=== ENTRIES PROVIDED ===

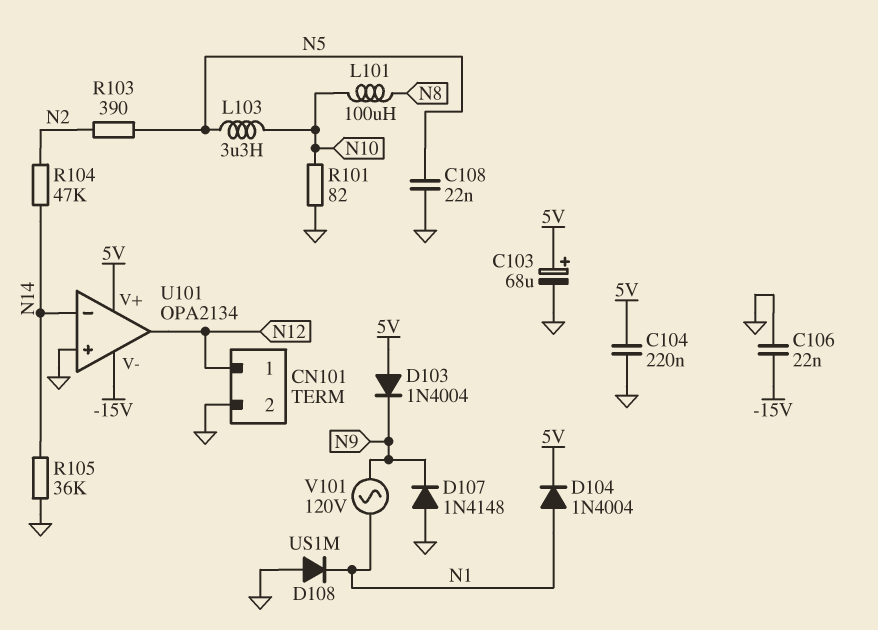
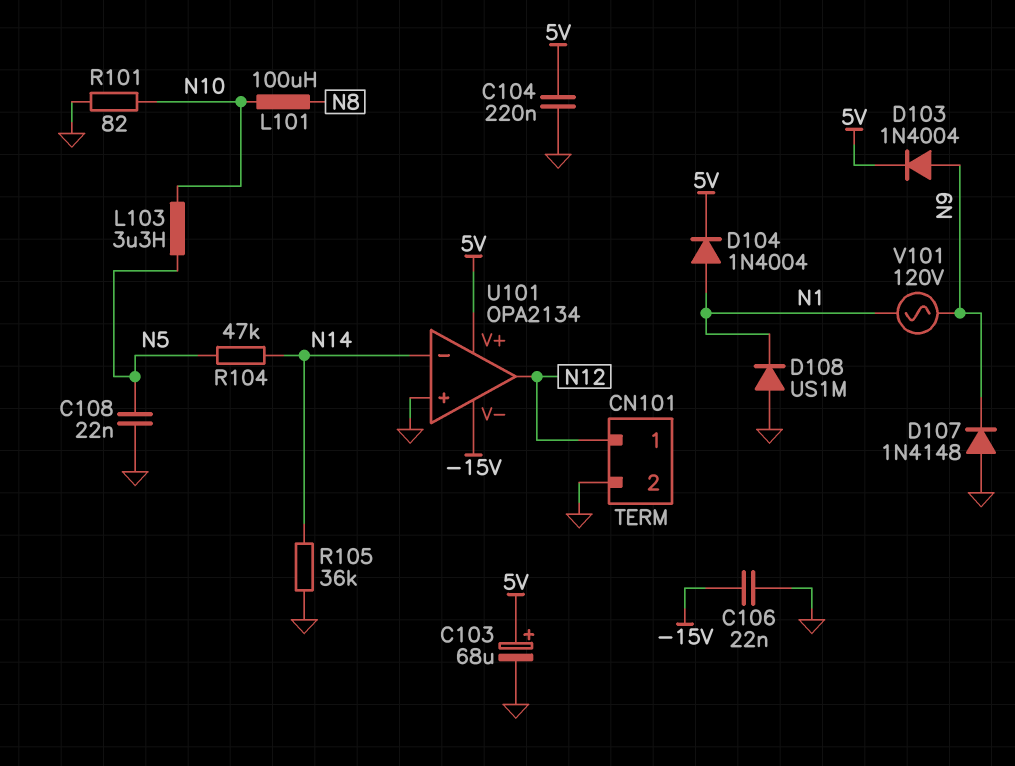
D103: diode 1N4004 (A 5V, K N9) -> diode 1N4004 (A N9, K 5V)
R103: 390 (N2, N5) -> none
R104: 47k (N2, N14) -> 47k (N5, N14)

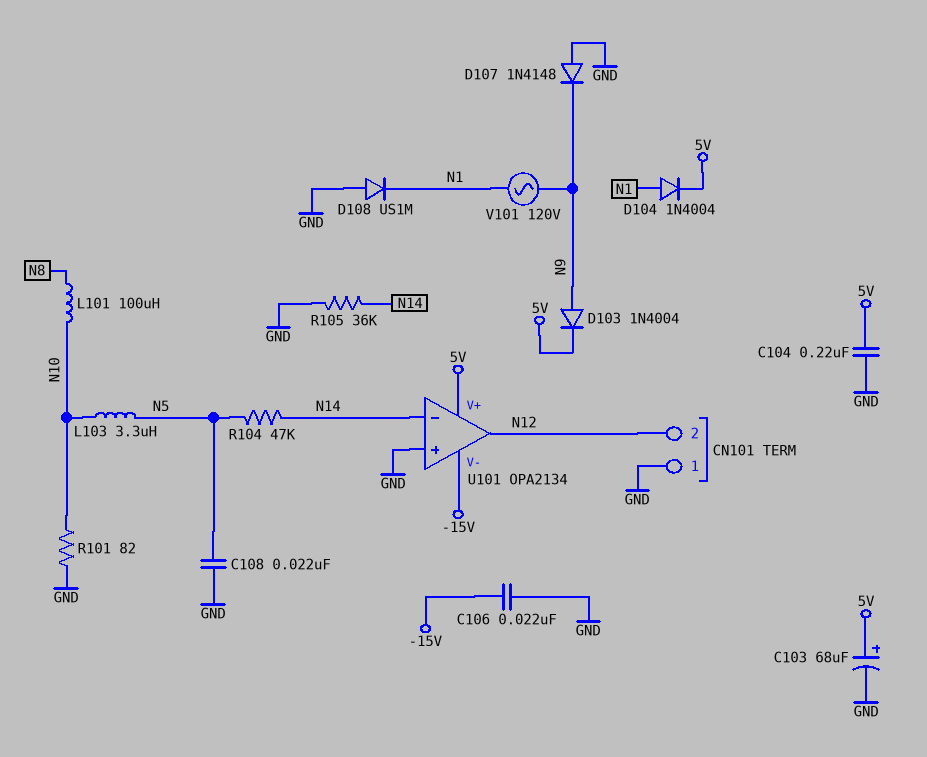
CN101 pin 1: N12 -> GND
CN101 pin 2: GND -> N12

===

> **ASSIGNMENT**: Would you return all of the entries unchanged while omitting the images?

> **EXERCISE RESPONSE**:
D103: diode 1N4004 (A 5V, K N9) -> diode 1N4004 (A N9, K 5V)
R103: 390 (N2, N5) -> none
R104: 47k (N2, N14) -> 47k (N5, N14)

CN101 pin 1: N12 -> GND
CN101 pin 2: GND -> N12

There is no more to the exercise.